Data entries
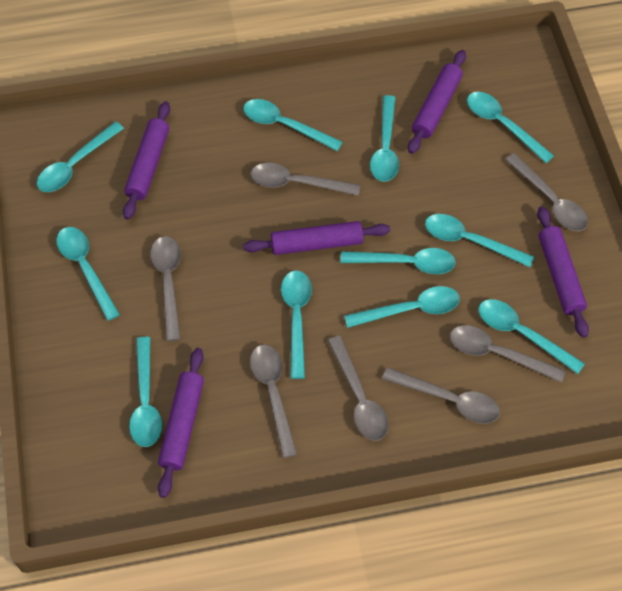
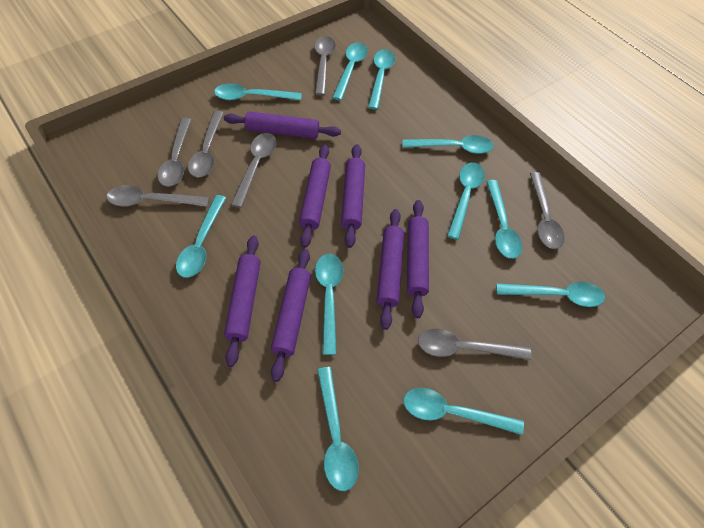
purple rolling pin: 5 -> 7

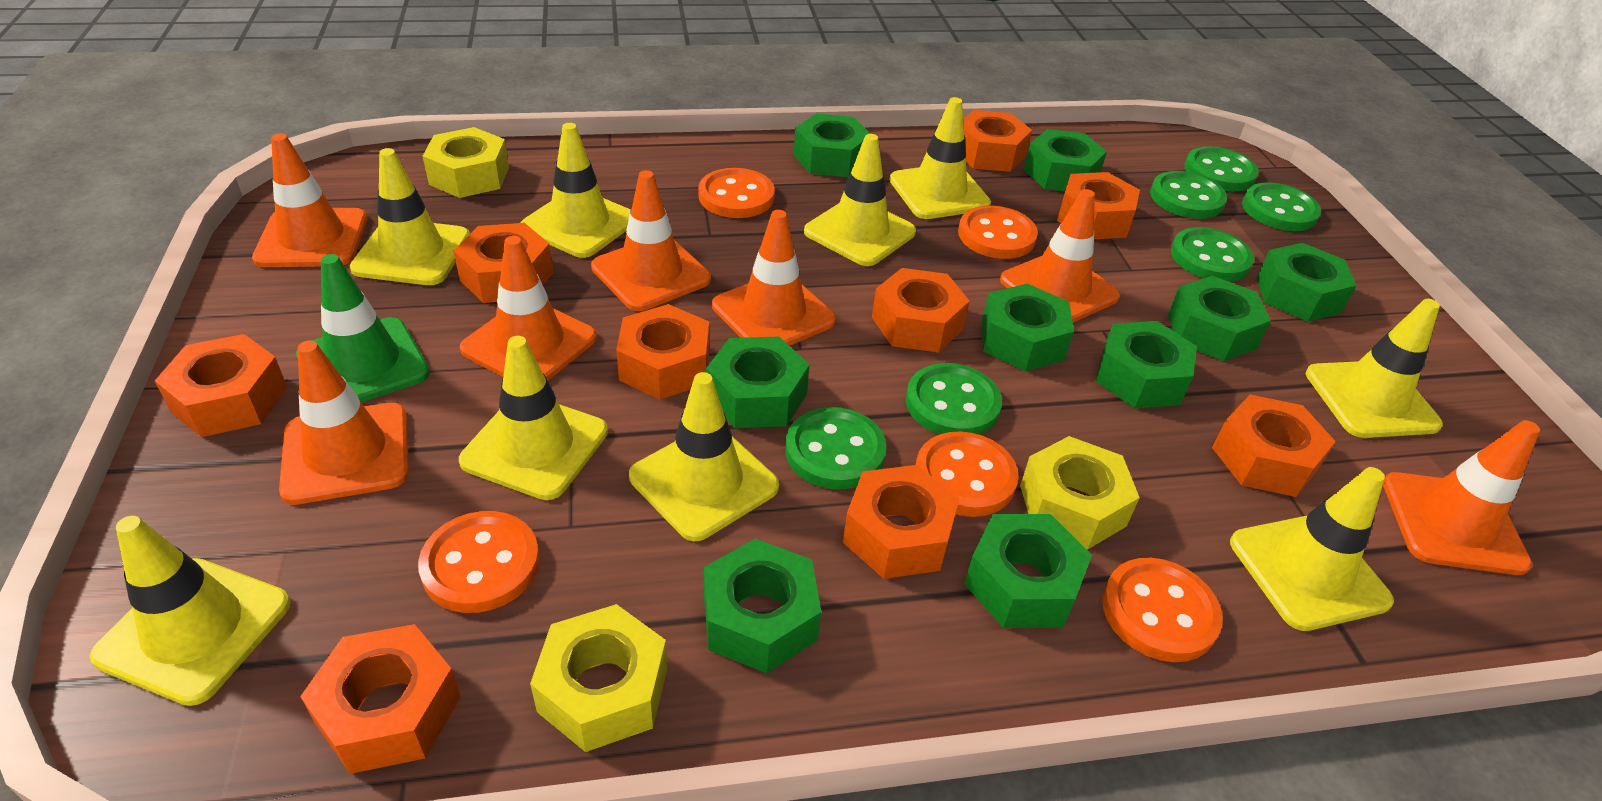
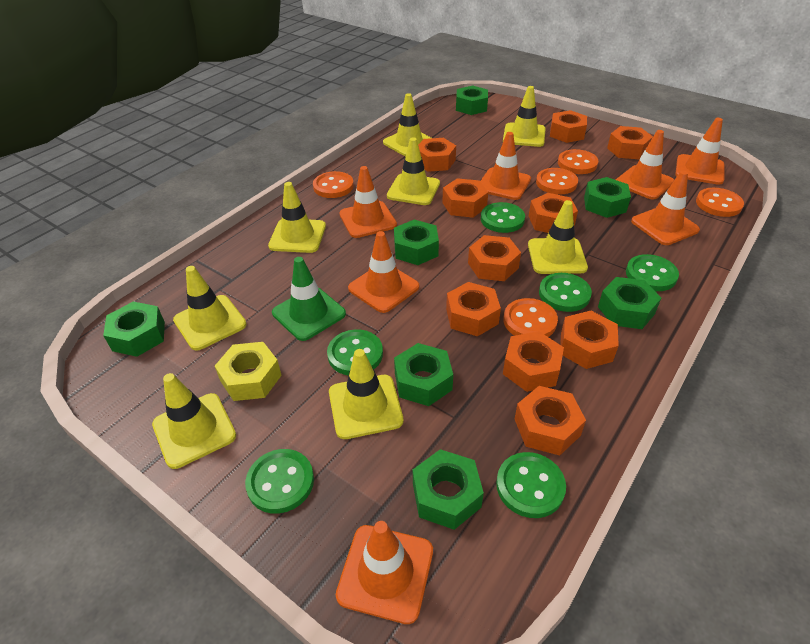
green nut: 9 -> 7
orange nut: 9 -> 10
yellow nut: 3 -> 1
yellow traffic cone: 9 -> 8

**Exercise brief:** All lines in the entries above that hold the word "yellow" need to be copied.

**Problem solution:**
yellow nut: 3 -> 1
yellow traffic cone: 9 -> 8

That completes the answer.